▶ [Image sets with object changes]
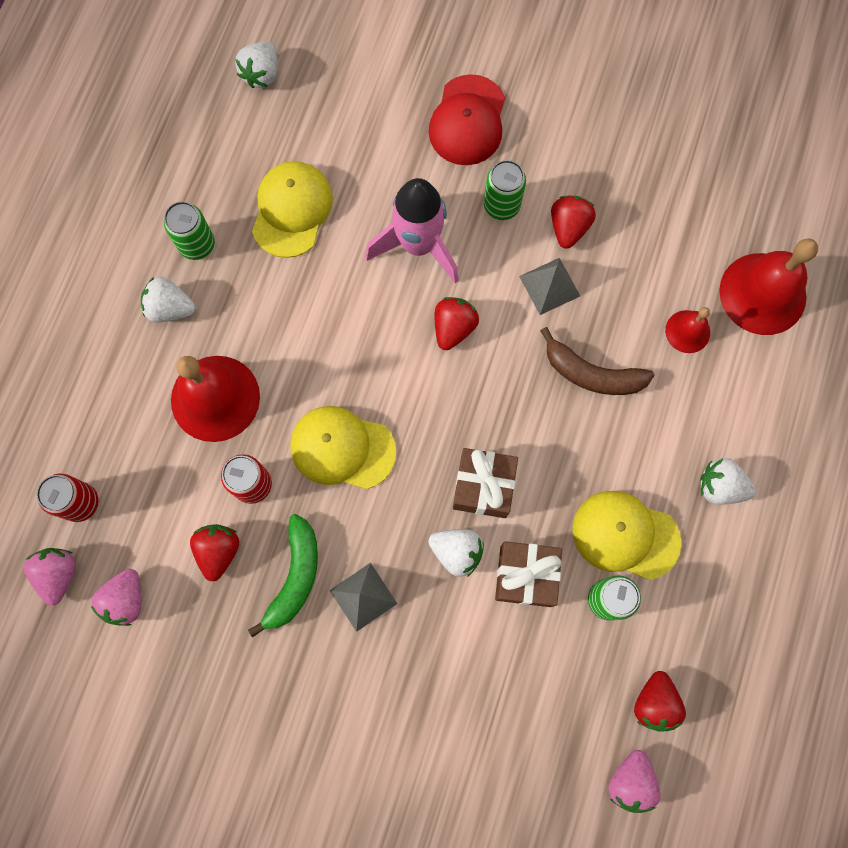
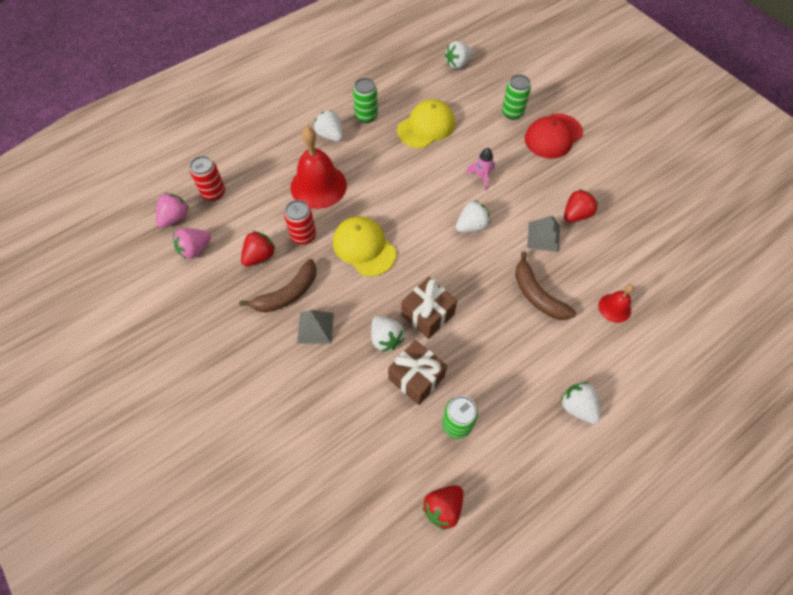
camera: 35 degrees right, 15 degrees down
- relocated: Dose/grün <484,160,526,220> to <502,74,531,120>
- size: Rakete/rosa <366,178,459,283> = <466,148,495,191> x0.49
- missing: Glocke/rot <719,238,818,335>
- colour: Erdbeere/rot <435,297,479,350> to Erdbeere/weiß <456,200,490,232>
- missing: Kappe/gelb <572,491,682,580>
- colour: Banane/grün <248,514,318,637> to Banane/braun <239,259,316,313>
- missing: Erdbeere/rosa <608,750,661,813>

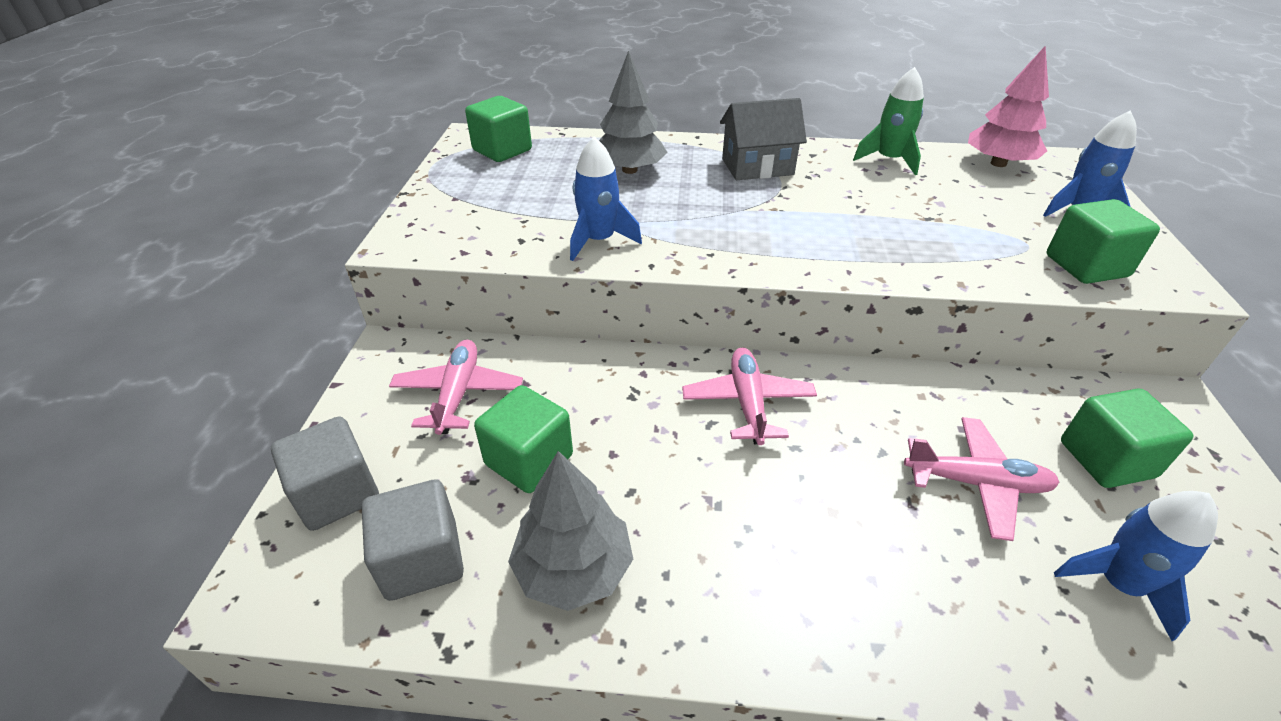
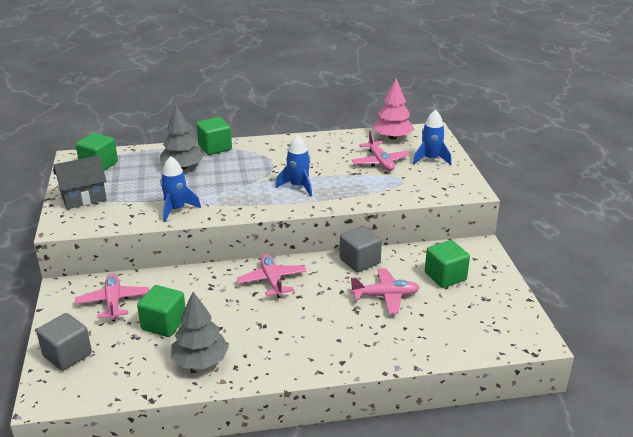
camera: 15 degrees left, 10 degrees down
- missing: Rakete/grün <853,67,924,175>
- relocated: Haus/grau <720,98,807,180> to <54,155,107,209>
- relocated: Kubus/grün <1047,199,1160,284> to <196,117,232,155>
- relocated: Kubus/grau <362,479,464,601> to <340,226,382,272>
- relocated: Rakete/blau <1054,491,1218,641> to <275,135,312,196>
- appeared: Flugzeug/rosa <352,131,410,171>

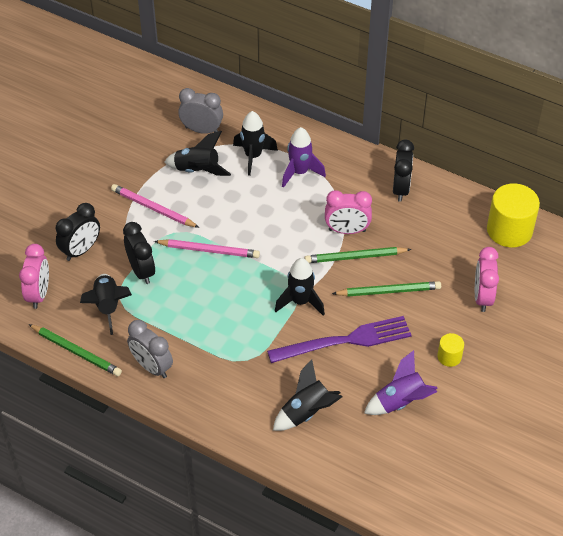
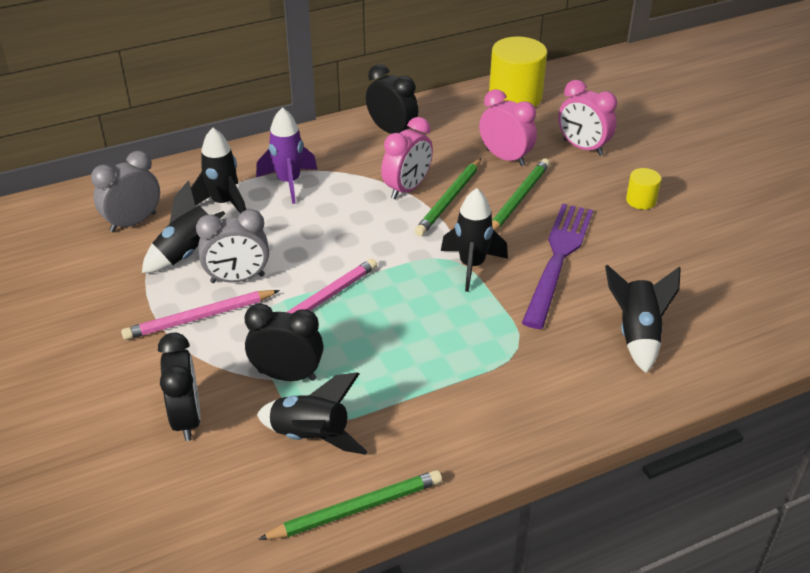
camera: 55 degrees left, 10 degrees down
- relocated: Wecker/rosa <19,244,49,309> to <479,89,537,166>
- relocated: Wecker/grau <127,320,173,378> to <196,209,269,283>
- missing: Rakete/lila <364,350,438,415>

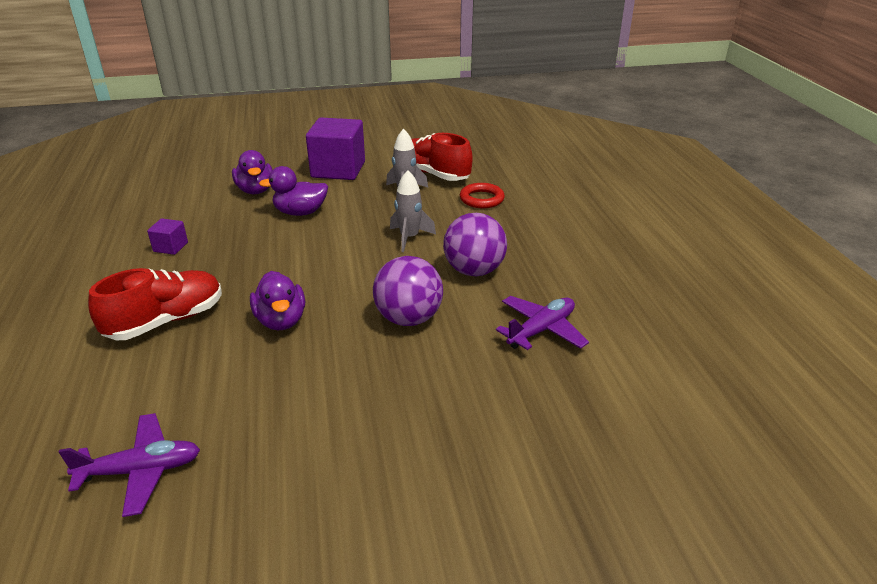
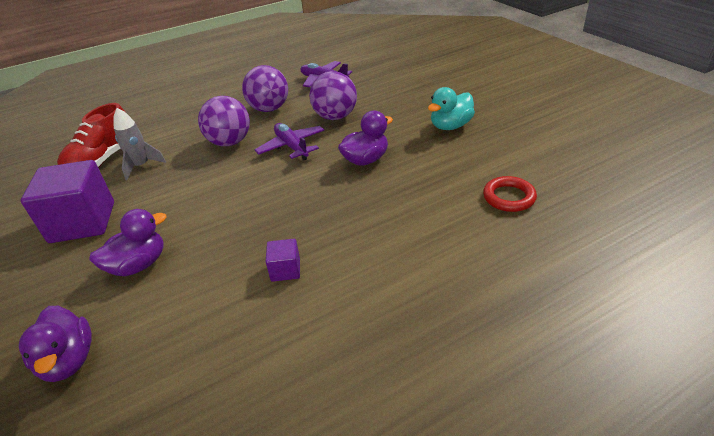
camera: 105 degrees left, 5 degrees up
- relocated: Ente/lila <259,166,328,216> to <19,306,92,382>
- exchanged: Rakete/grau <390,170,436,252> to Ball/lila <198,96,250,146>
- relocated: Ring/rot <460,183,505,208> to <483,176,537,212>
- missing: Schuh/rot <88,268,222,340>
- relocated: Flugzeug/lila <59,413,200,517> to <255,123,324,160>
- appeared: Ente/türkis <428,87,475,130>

▶ [Work to be completed]
Write out, word for word, the lines from the start of the data through the one holding "- exchanged: Rakete/grau". Omit pictures.

▶ [Exercise result]
camera: 35 degrees right, 15 degrees down
- relocated: Dose/grün <484,160,526,220> to <502,74,531,120>
- size: Rakete/rosa <366,178,459,283> = <466,148,495,191> x0.49
- missing: Glocke/rot <719,238,818,335>
- colour: Erdbeere/rot <435,297,479,350> to Erdbeere/weiß <456,200,490,232>
- missing: Kappe/gelb <572,491,682,580>
- colour: Banane/grün <248,514,318,637> to Banane/braun <239,259,316,313>
- missing: Erdbeere/rosa <608,750,661,813>

camera: 15 degrees left, 10 degrees down
- missing: Rakete/grün <853,67,924,175>
- relocated: Haus/grau <720,98,807,180> to <54,155,107,209>
- relocated: Kubus/grün <1047,199,1160,284> to <196,117,232,155>
- relocated: Kubus/grau <362,479,464,601> to <340,226,382,272>
- relocated: Rakete/blau <1054,491,1218,641> to <275,135,312,196>
- appeared: Flugzeug/rosa <352,131,410,171>

camera: 55 degrees left, 10 degrees down
- relocated: Wecker/rosa <19,244,49,309> to <479,89,537,166>
- relocated: Wecker/grau <127,320,173,378> to <196,209,269,283>
- missing: Rakete/lila <364,350,438,415>

camera: 105 degrees left, 5 degrees up
- relocated: Ente/lila <259,166,328,216> to <19,306,92,382>
- exchanged: Rakete/grau <390,170,436,252> to Ball/lila <198,96,250,146>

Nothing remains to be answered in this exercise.